§ **Data provided**:
···

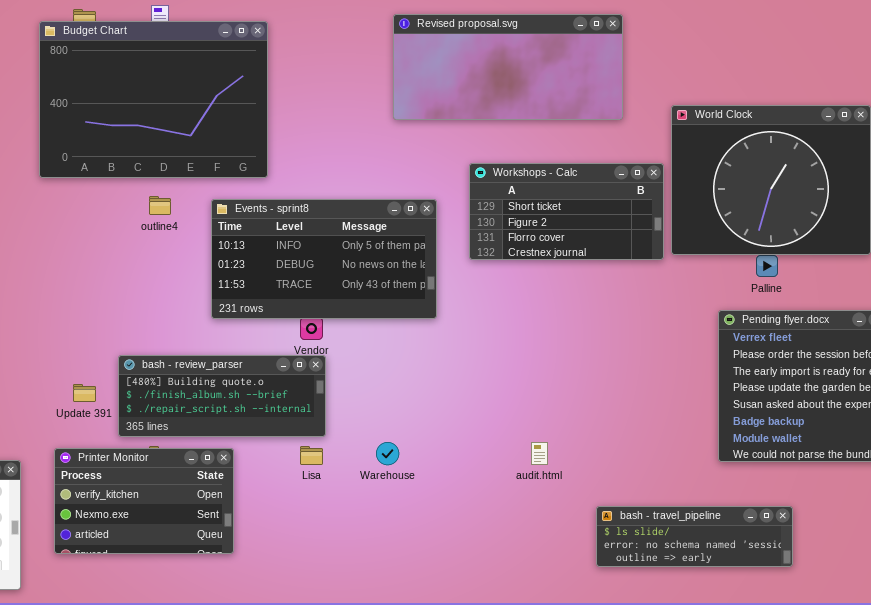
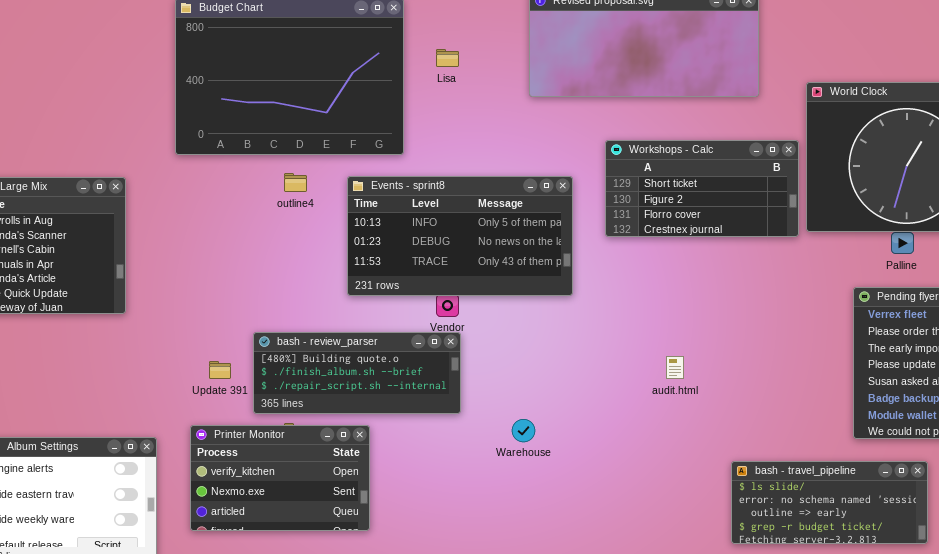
audit.html: [531,442,548,465] -> [666,356,684,379], moved
Lisa: [300,446,323,465] -> [436,49,459,67], moved
bash - travel_pipeline: [596,506,793,567] -> [731,461,928,544], resized

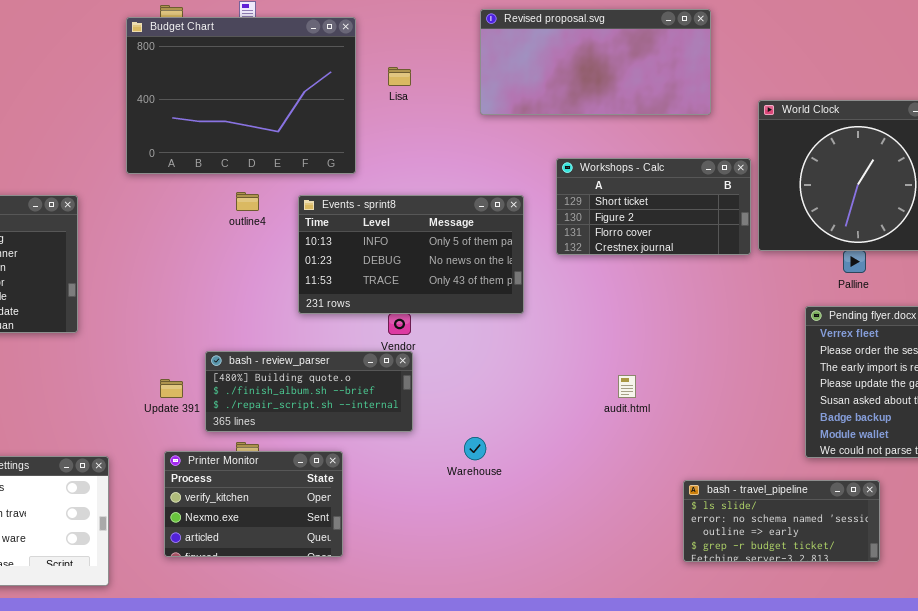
Printer Monitor: [190,425,370,531] -> [164,451,343,557], moved

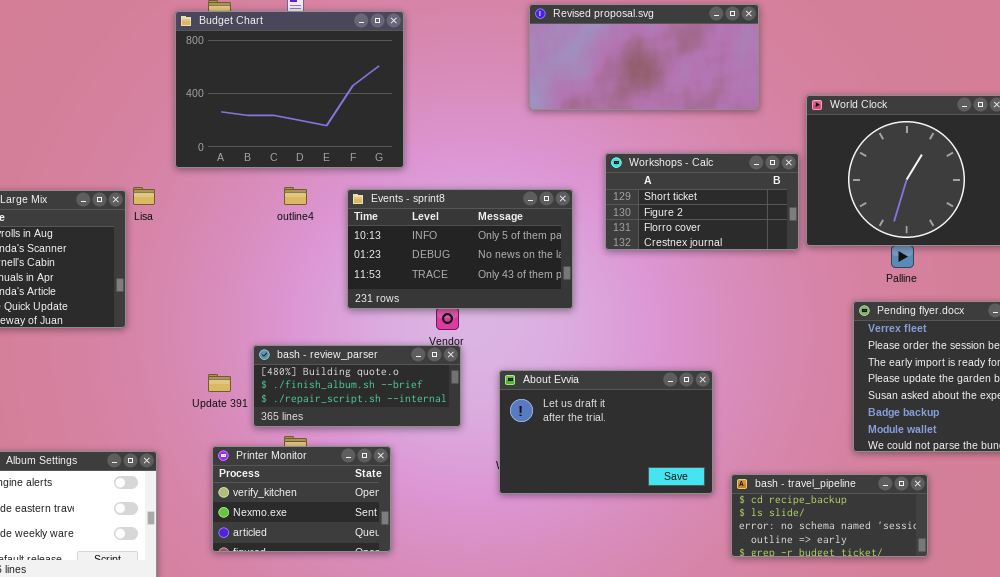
Lisa: [388,67,411,86] -> [133,187,155,205], moved
About Evvia: none -> [499,370,713,494], opened
bash - travel_pipeline: [683,480,880,562] -> [731,474,928,557], scrolled up 1 row

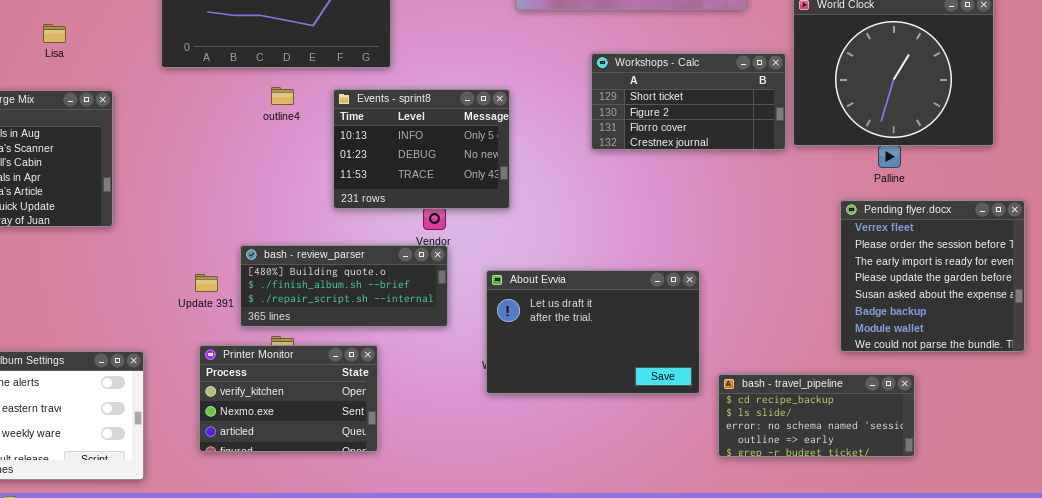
Lisa: [133,187,155,205] -> [43,24,66,43], moved
Events - sprint8: [347,189,573,309] -> [333,89,510,209], resized

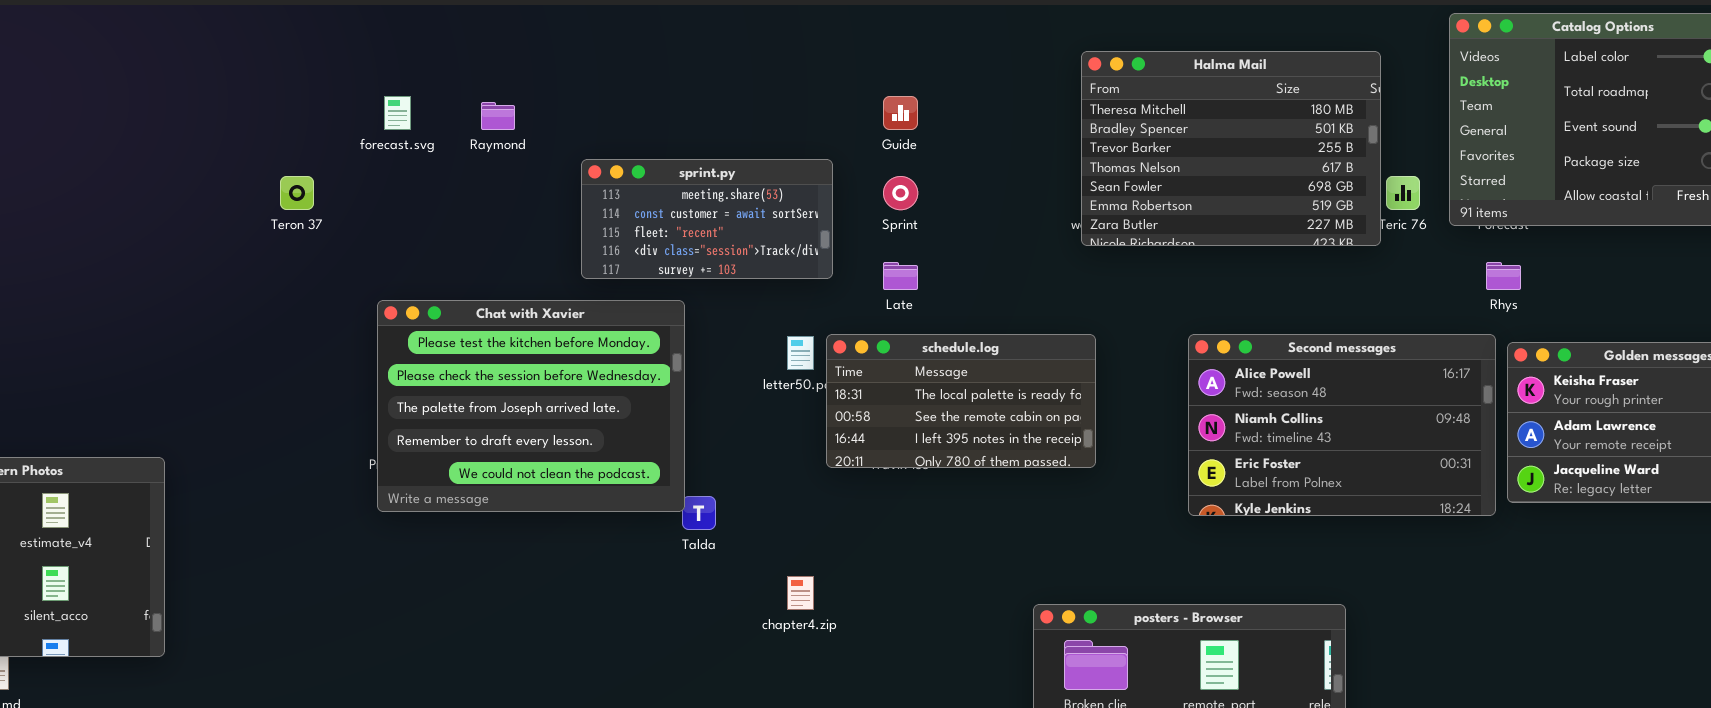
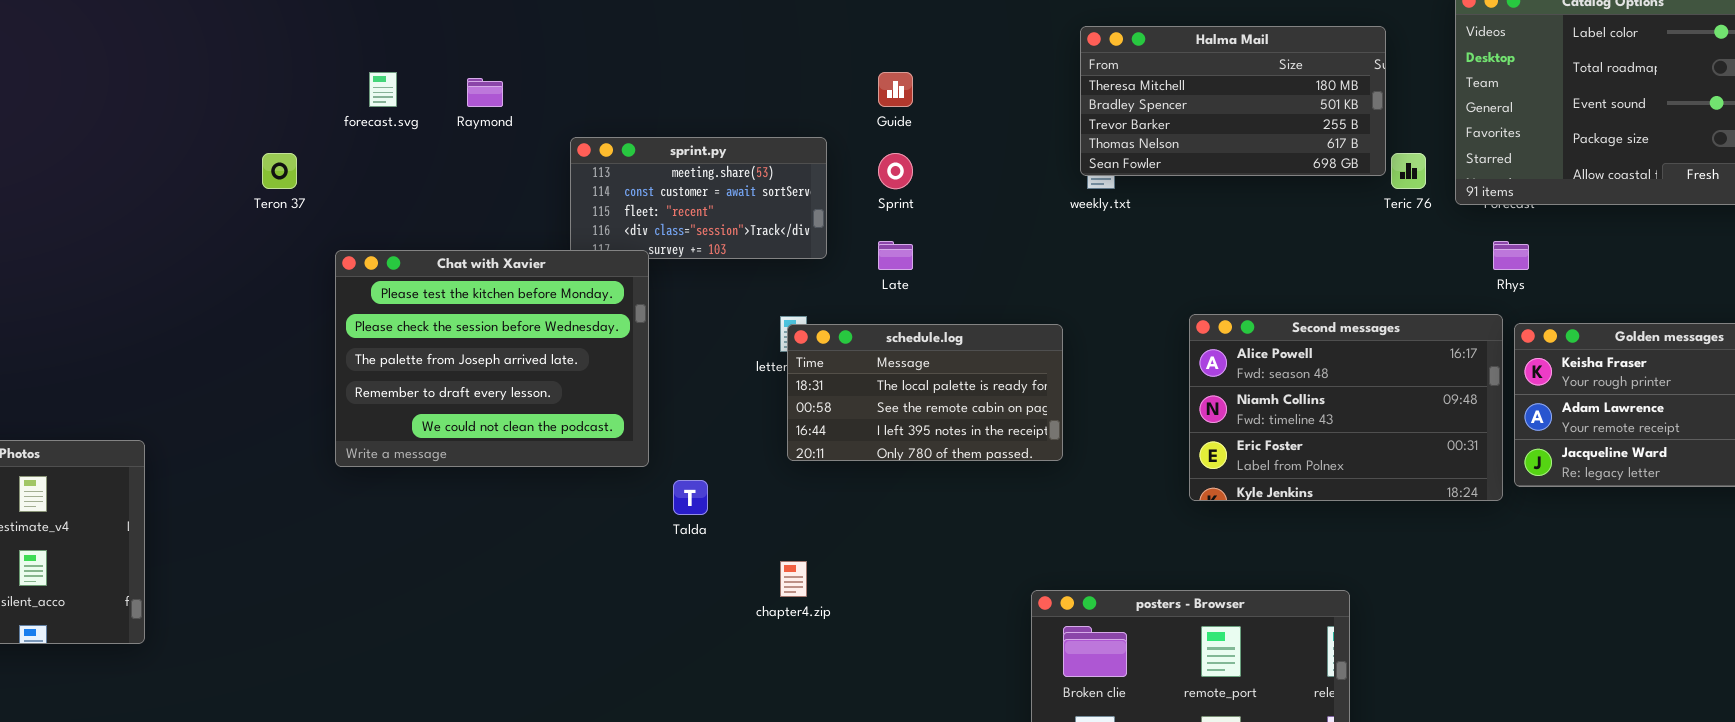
Halma Mail: [1081,51,1381,246] -> [1080,26,1386,176], resized
Chat with Xavier: [377,300,685,512] -> [335,250,649,467], moved
schedule.log: [826,334,1096,468] -> [787,324,1063,461], moved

···

The answer must be every line from the records above that contains the word "resized", copied in full.

§ **Response to this exercise**:
bash - travel_pipeline: [596,506,793,567] -> [731,461,928,544], resized
Events - sprint8: [347,189,573,309] -> [333,89,510,209], resized
Halma Mail: [1081,51,1381,246] -> [1080,26,1386,176], resized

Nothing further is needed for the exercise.